Retype nothing except the lines below from the one with "purple dice [650,237,691,276]" through the one with "none -> brown dice [488,177,518,212]", exactly, with images left out.
** Opening Supplied data block **
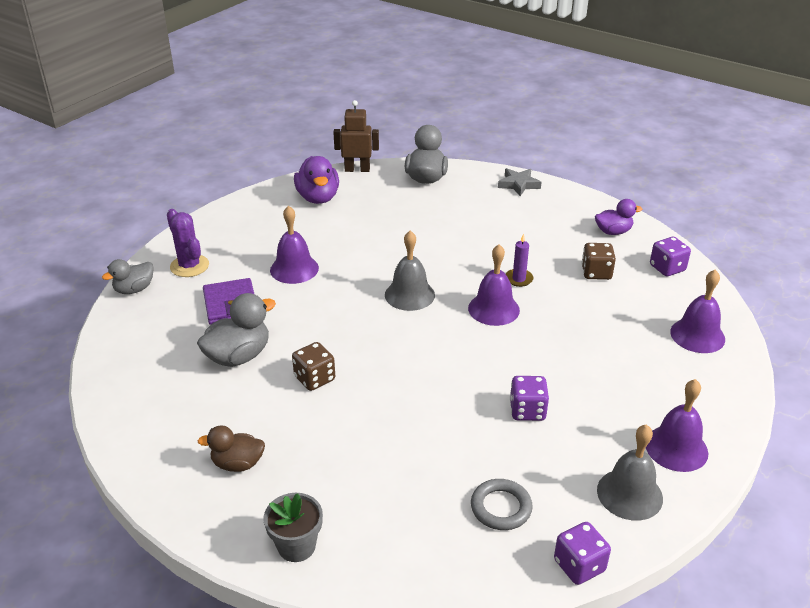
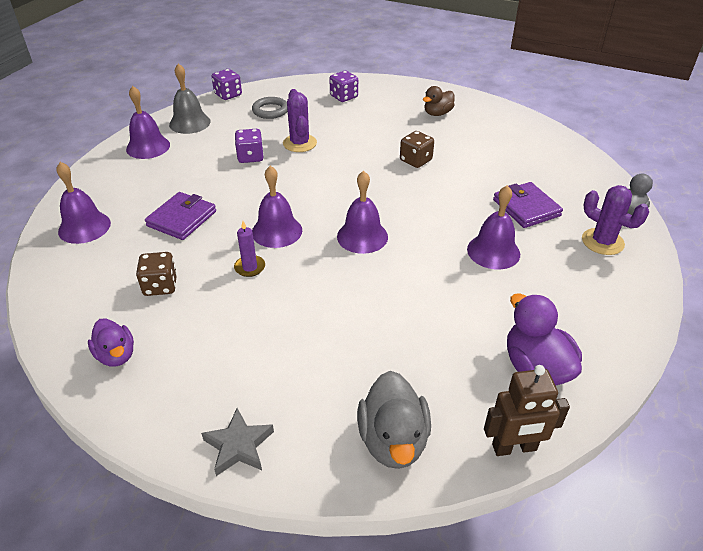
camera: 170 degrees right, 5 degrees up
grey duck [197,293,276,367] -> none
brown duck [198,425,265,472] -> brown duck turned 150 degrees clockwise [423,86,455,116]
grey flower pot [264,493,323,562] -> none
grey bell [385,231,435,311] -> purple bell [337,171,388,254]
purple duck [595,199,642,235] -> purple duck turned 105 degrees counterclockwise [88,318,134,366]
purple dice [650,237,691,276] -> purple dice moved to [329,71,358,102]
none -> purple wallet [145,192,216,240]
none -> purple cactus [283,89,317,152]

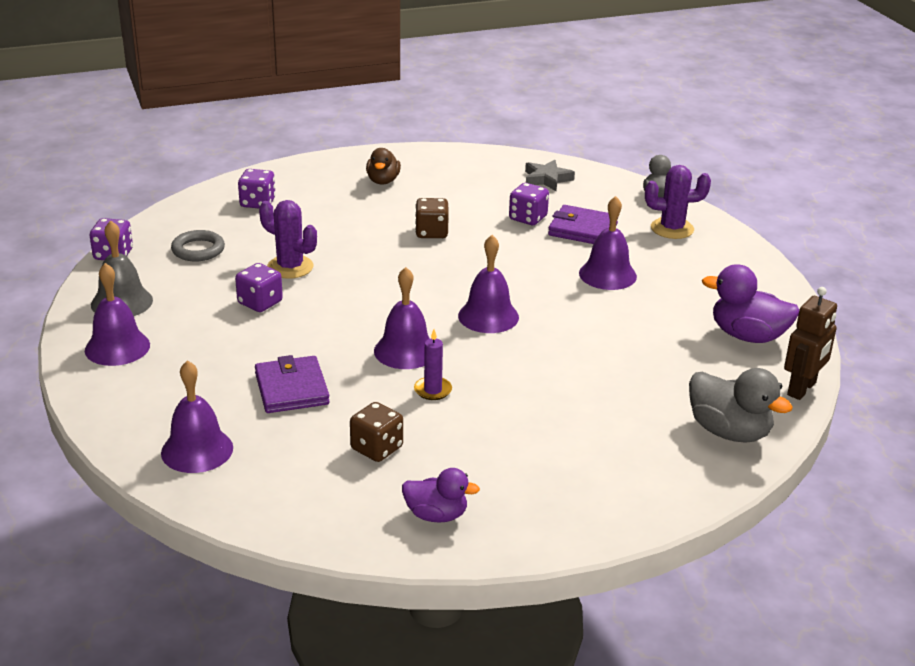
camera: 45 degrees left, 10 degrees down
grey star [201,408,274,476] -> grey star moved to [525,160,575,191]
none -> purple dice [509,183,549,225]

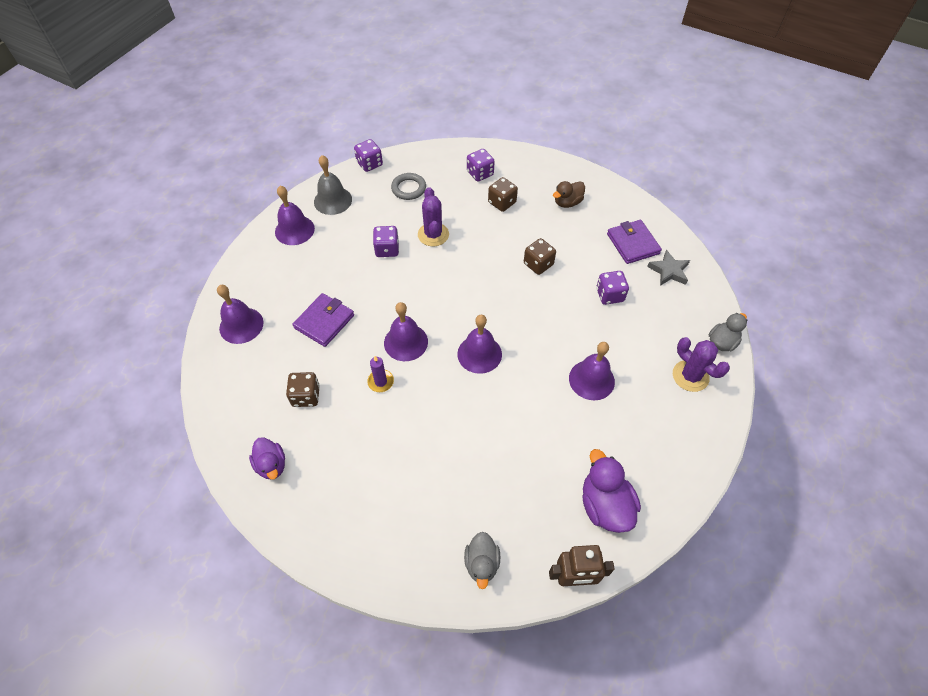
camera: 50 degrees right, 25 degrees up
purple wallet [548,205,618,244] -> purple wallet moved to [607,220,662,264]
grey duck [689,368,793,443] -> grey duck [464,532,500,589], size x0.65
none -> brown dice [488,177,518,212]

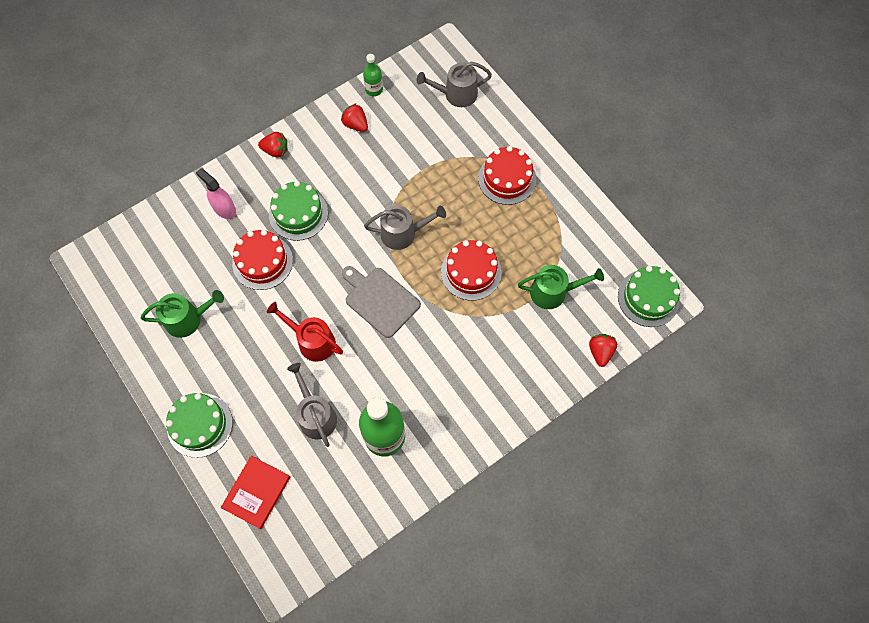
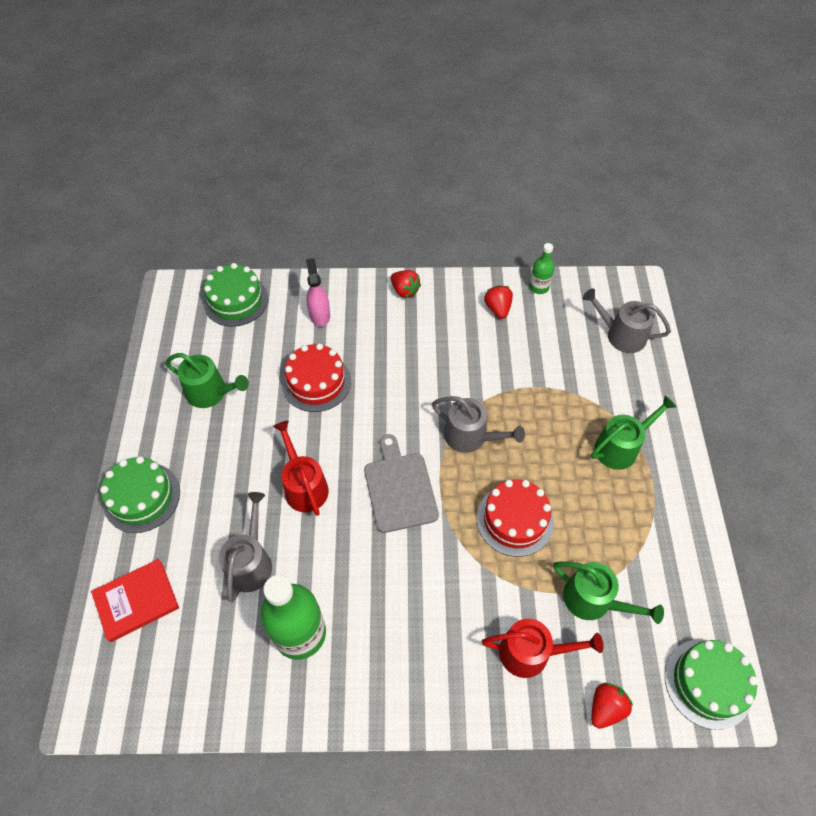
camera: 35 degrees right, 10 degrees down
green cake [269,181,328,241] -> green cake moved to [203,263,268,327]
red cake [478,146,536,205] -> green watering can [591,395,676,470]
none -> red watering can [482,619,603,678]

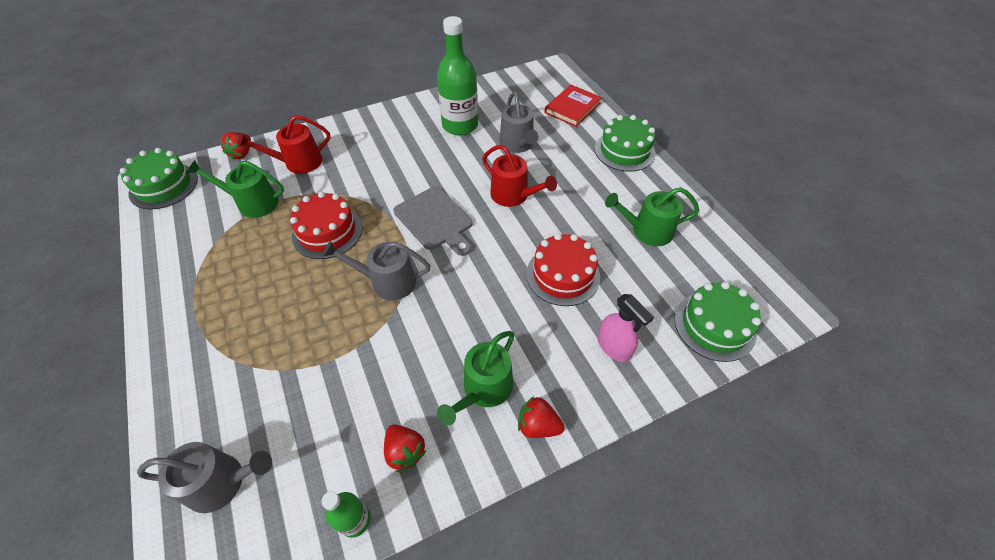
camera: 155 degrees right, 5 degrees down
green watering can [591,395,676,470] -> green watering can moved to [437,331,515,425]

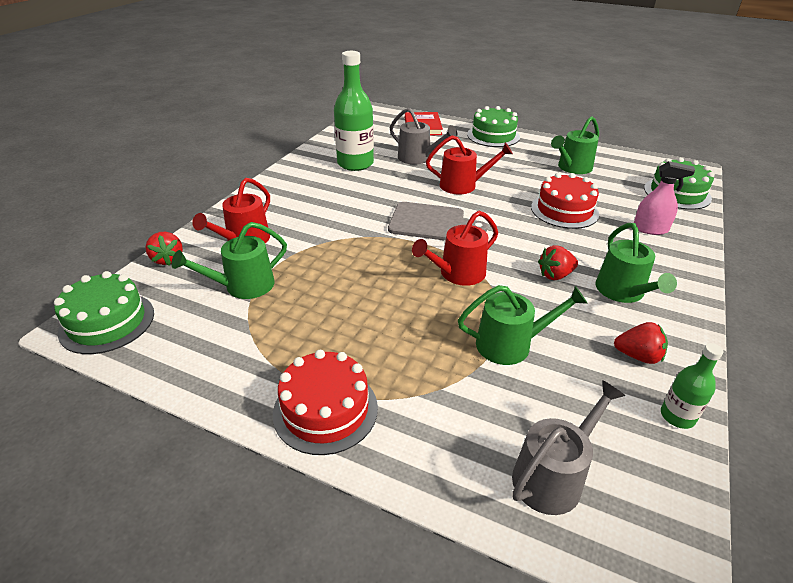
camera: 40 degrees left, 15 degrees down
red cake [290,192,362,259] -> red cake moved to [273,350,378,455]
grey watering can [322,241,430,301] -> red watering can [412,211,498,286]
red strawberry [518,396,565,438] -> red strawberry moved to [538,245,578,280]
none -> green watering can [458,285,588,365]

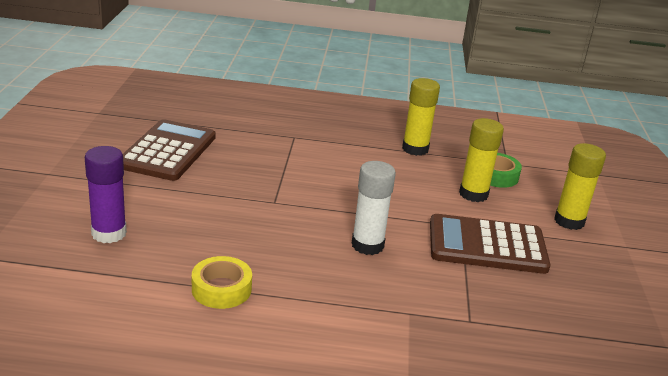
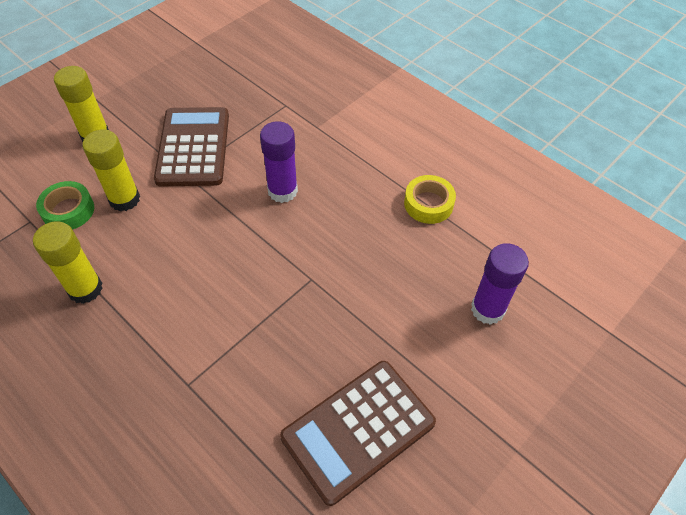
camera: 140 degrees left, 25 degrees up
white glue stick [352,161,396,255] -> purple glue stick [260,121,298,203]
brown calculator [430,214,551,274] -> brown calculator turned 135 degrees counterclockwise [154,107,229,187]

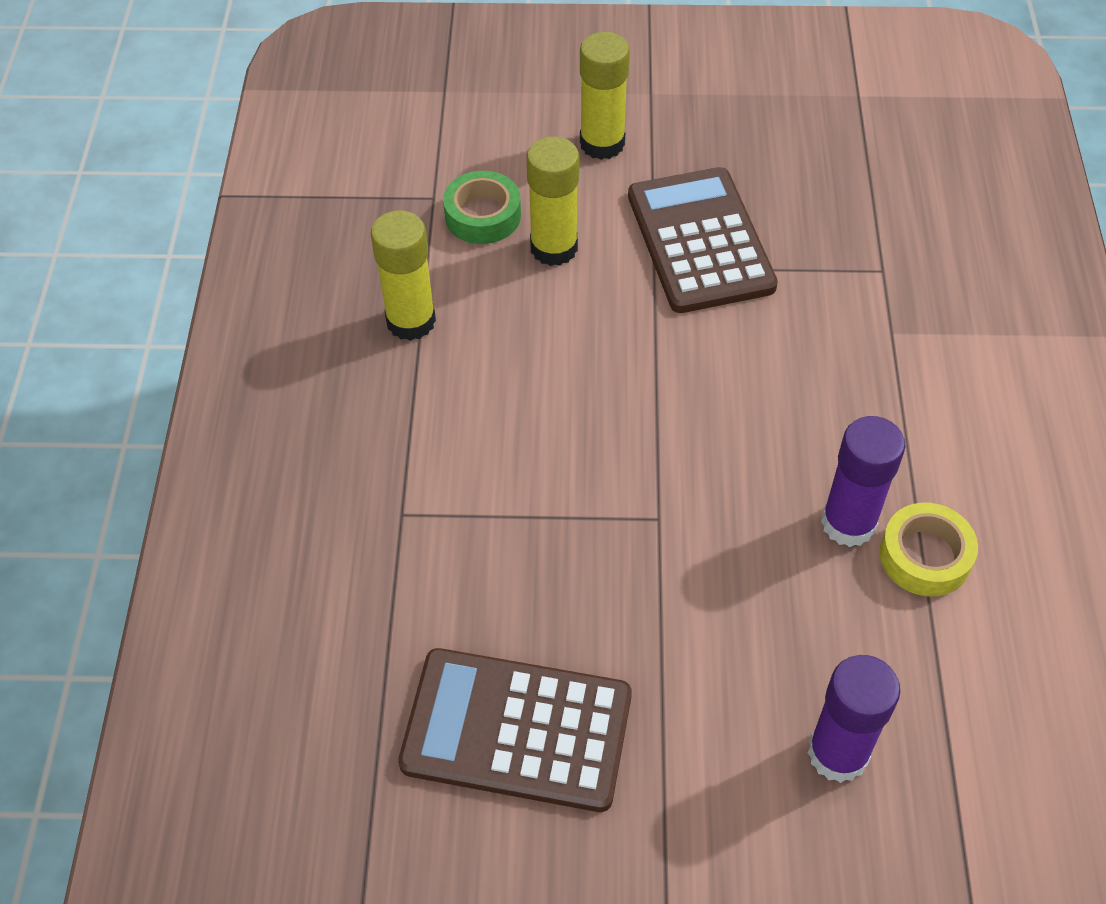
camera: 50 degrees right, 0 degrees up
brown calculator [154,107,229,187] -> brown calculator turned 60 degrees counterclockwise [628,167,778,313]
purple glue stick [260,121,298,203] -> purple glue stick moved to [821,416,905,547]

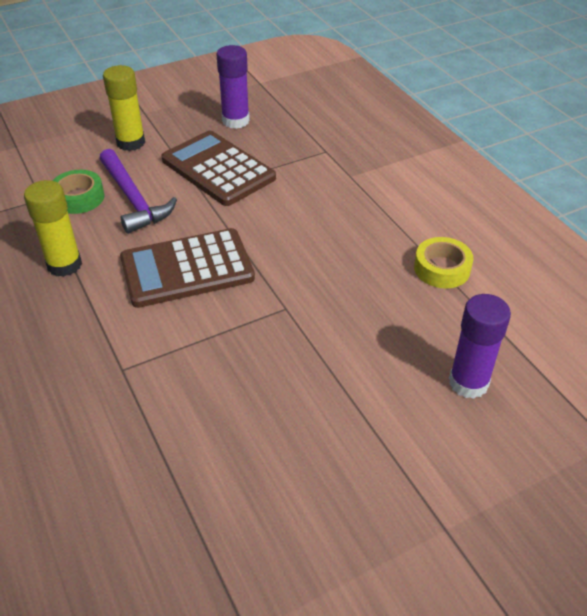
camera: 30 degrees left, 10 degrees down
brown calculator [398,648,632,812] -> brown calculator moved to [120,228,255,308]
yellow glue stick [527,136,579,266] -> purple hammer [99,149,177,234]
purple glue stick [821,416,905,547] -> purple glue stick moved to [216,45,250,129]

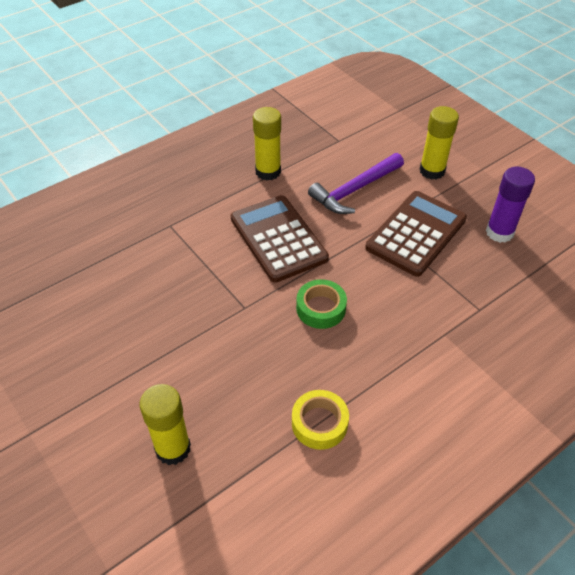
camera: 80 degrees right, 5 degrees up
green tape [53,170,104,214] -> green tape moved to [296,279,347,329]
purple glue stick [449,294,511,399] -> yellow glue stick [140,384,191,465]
** Closing Supplied data block **
Task output.
purple dice [650,237,691,276] -> purple dice moved to [329,71,358,102]
none -> purple wallet [145,192,216,240]
none -> purple cactus [283,89,317,152]

camera: 45 degrees left, 10 degrees down
grey star [201,408,274,476] -> grey star moved to [525,160,575,191]
none -> purple dice [509,183,549,225]

camera: 50 degrees right, 25 degrees up
purple wallet [548,205,618,244] -> purple wallet moved to [607,220,662,264]
grey duck [689,368,793,443] -> grey duck [464,532,500,589], size x0.65
none -> brown dice [488,177,518,212]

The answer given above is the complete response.